**Assigned task**
In the entries below, find the lines that contain the word "degrees" and copy them.

(Spatial object tracking data)
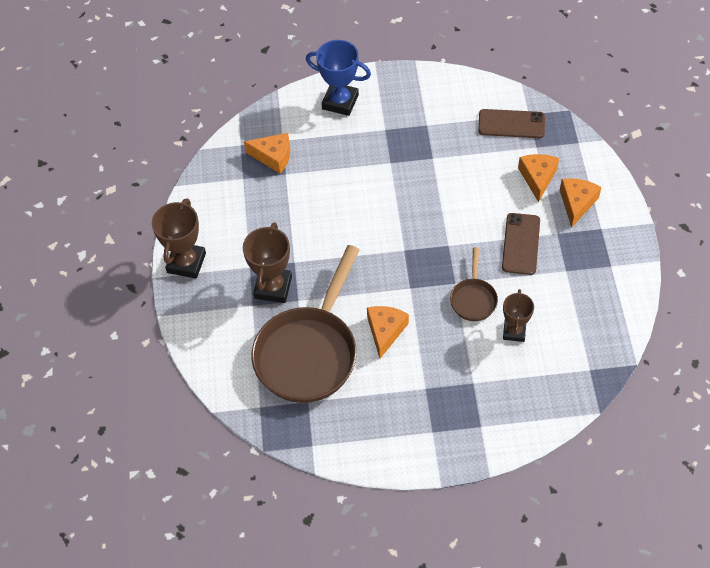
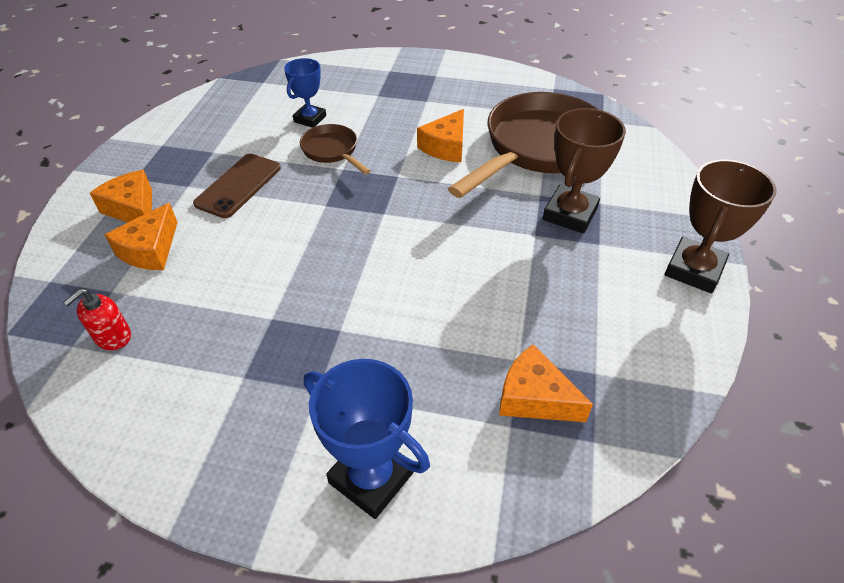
camera: 165 degrees left, 10 degrees down
(473, 299) = (332, 151): brown pan -> brown pan turned 60 degrees counterclockwise
(511, 124) = (112, 337): brown phone -> red soap dispenser
(514, 331) = (310, 119): brown trophy -> blue trophy
(577, 203) = (133, 209): orange cheese -> orange cheese turned 105 degrees clockwise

**Output for this task**
camera: 165 degrees left, 10 degrees down
(473, 299) = (332, 151): brown pan -> brown pan turned 60 degrees counterclockwise
(577, 203) = (133, 209): orange cheese -> orange cheese turned 105 degrees clockwise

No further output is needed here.